**What you have to do**
The task calls for every line of the data to be retyped exactly.
:: Records for processing ::
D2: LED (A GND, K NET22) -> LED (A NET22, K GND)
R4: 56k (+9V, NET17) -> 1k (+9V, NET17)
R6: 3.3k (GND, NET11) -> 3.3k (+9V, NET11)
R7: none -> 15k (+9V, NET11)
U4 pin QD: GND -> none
:::
**Solution below**
D2: LED (A GND, K NET22) -> LED (A NET22, K GND)
R4: 56k (+9V, NET17) -> 1k (+9V, NET17)
R6: 3.3k (GND, NET11) -> 3.3k (+9V, NET11)
R7: none -> 15k (+9V, NET11)
U4 pin QD: GND -> none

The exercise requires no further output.